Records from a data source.
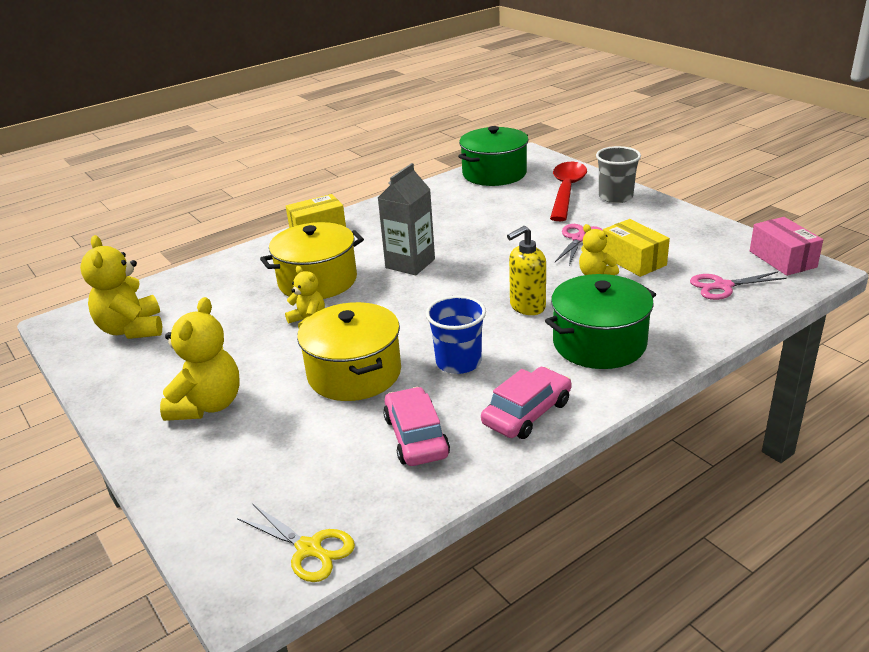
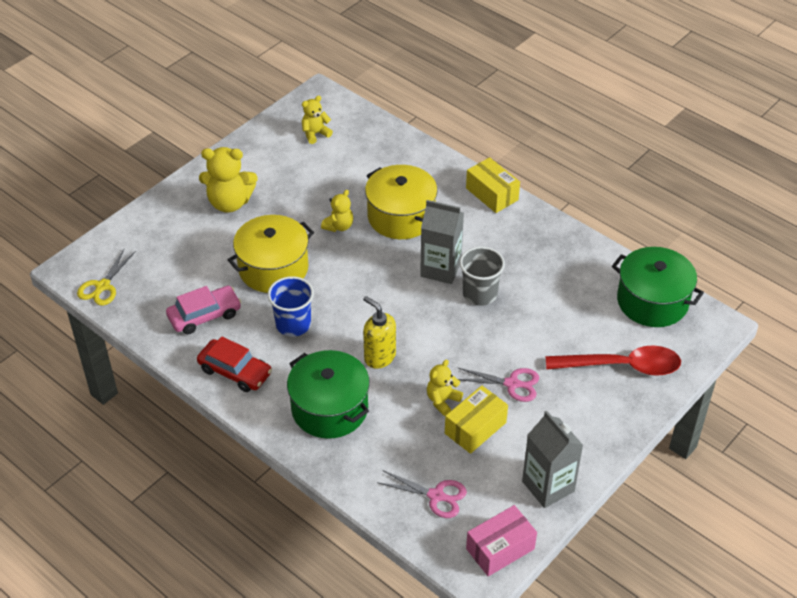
camera: 75 degrees right, 15 degrees up
(132, 329) = (315, 134): yellow teddy bear -> yellow teddy bear, size x0.57
(527, 413) = (235, 371): pink car -> red car
(615, 197) = (617, 409): grey cup -> grey cup (480, 294)
(705, 232) = (548, 486): none -> grey carton
(722, 286) = (436, 496): pink scissors -> pink scissors turned 135 degrees clockwise

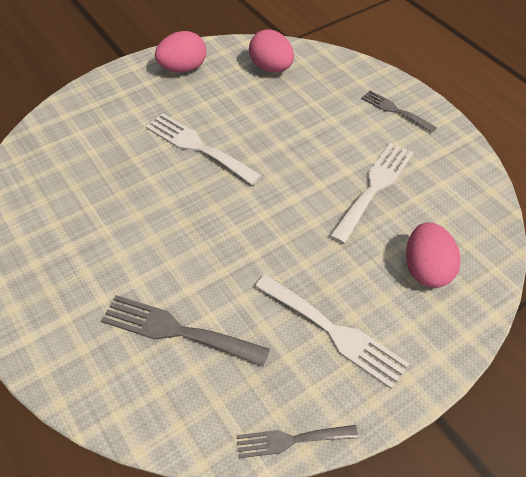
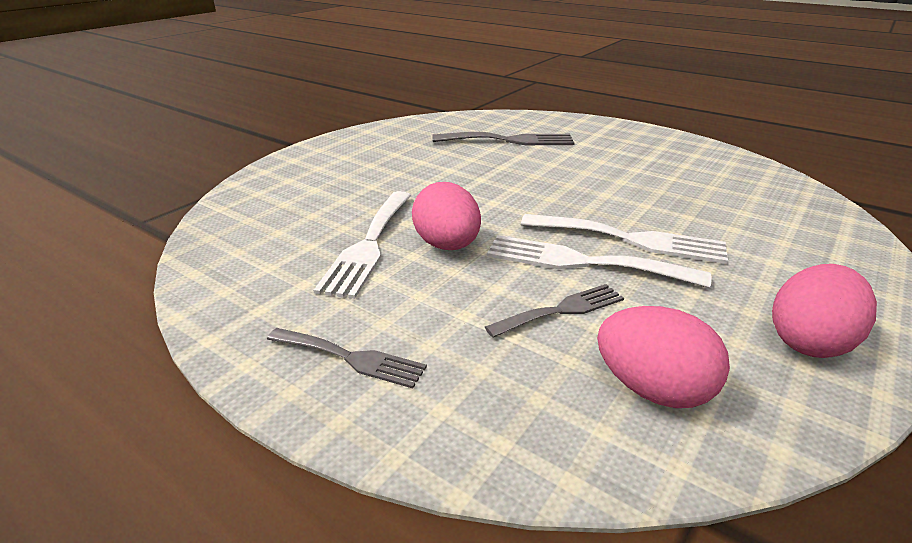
camera: 160 degrees right, 20 degrees down
(291, 440) = (398, 123): grey fork -> grey fork (561, 310)
(334, 332) = (384, 156): white fork -> white fork (582, 262)
(426, 269) = (300, 196): pink egg -> pink egg (447, 245)

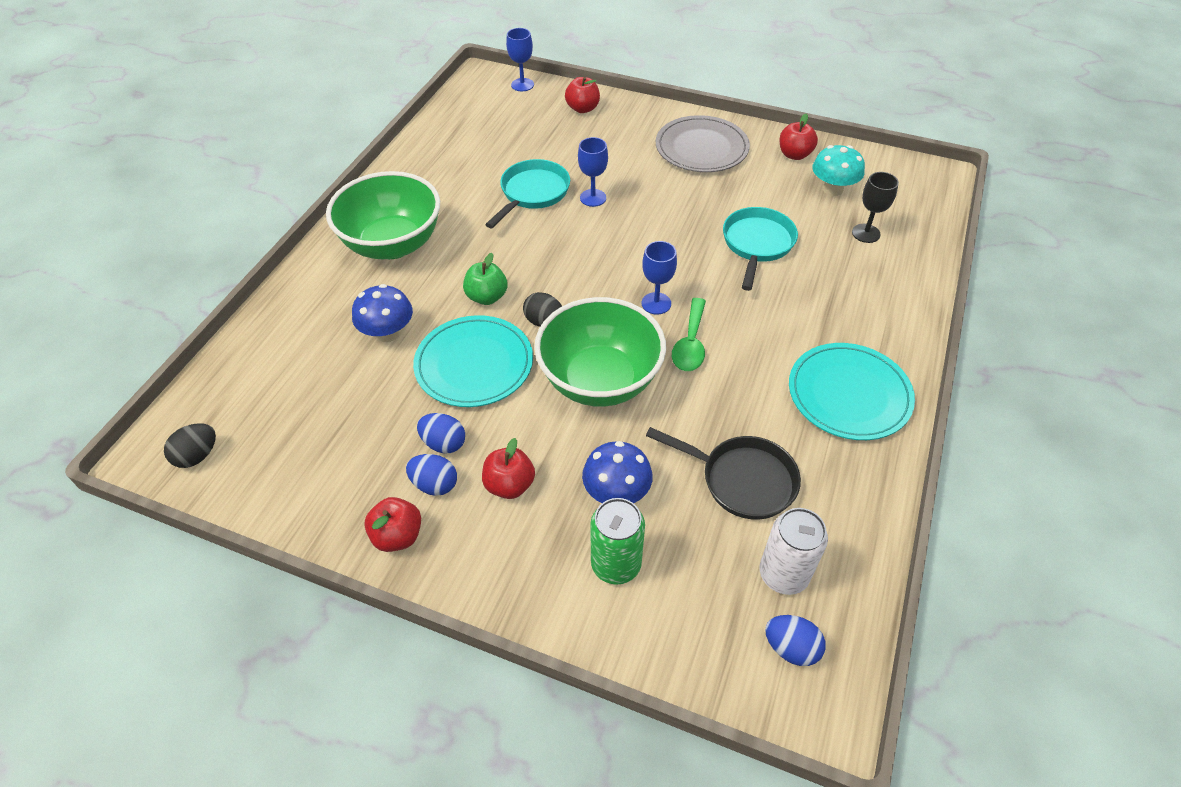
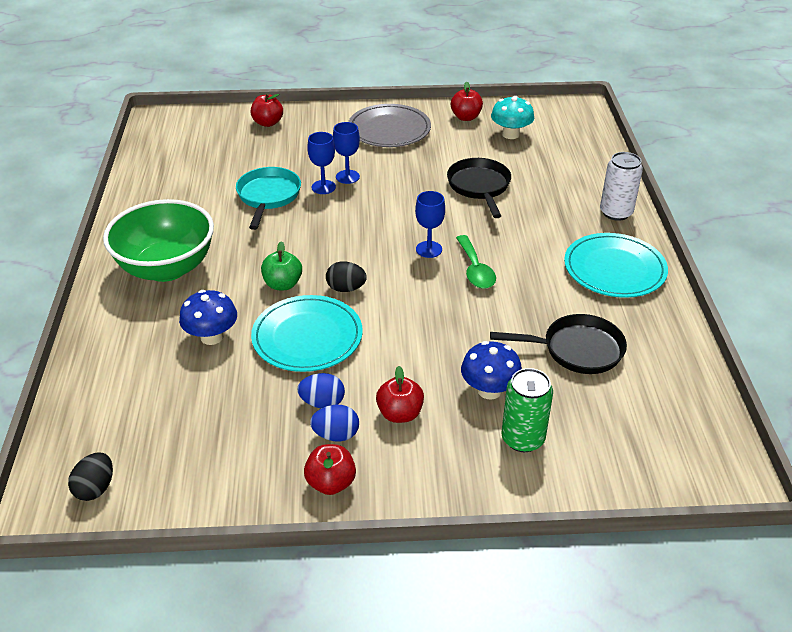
camera: 25 degrees left, 10 degrees down
(522, 85) = (200, 116): blue goblet -> blue goblet (347, 177)
(600, 381) = (421, 317): green bowl -> none
(757, 244) = (479, 187): turquoise pan -> black pan
(783, 574) = (647, 401): white can -> white can (616, 212)
(791, 648) = (684, 446): blue egg -> none
(866, 233) = (555, 158): black goblet -> none

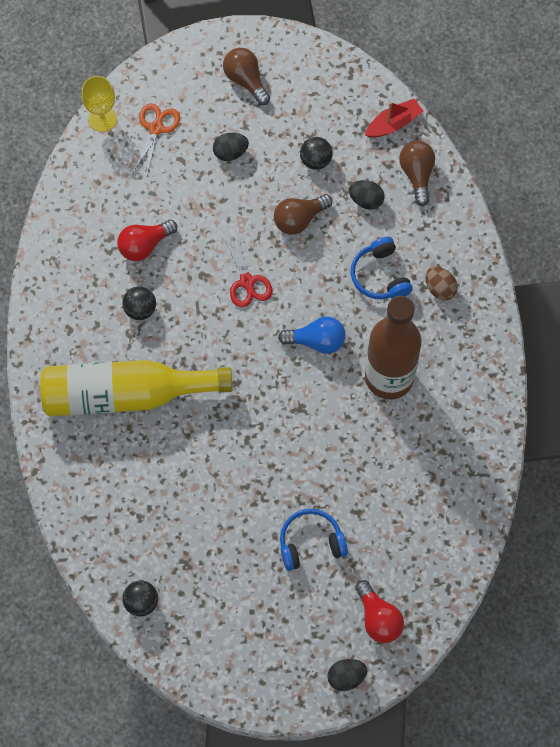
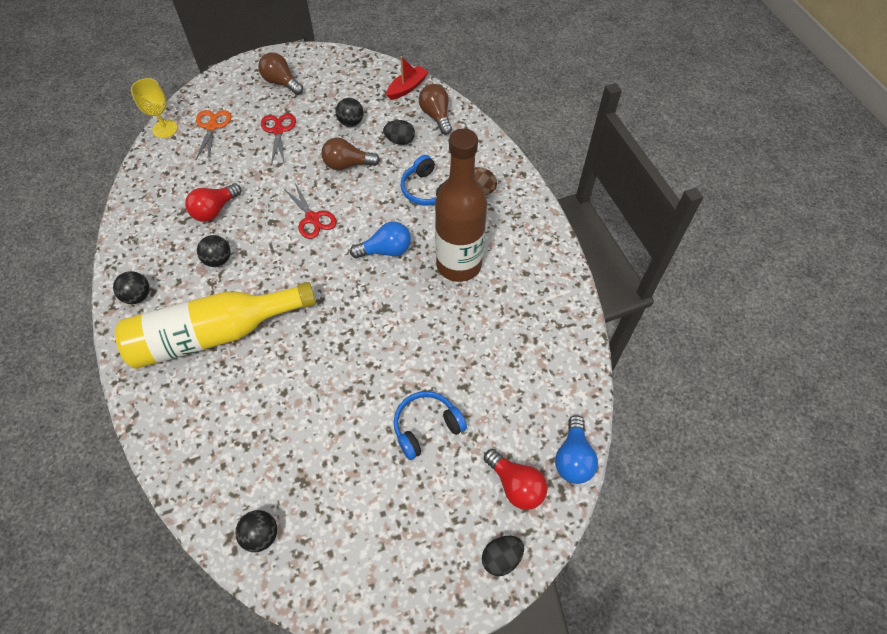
camera: 15 degrees left, 10 degrees down
(54, 332) = (138, 296): none -> black ball
(230, 152) = (278, 131): black egg -> red scissors
(299, 219) = (347, 164): brown light bulb -> brown light bulb turned 45 degrees clockwise
(439, 608) = (573, 458): none -> blue light bulb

Assignment. The answer must be an exact copy of the lines from the start of the records above through the line containing "(705, 232) = (548, 486): none -> grey carton", with no pictures in it.

Exercise result.
camera: 75 degrees right, 15 degrees up
(132, 329) = (315, 134): yellow teddy bear -> yellow teddy bear, size x0.57
(527, 413) = (235, 371): pink car -> red car
(615, 197) = (617, 409): grey cup -> grey cup (480, 294)
(705, 232) = (548, 486): none -> grey carton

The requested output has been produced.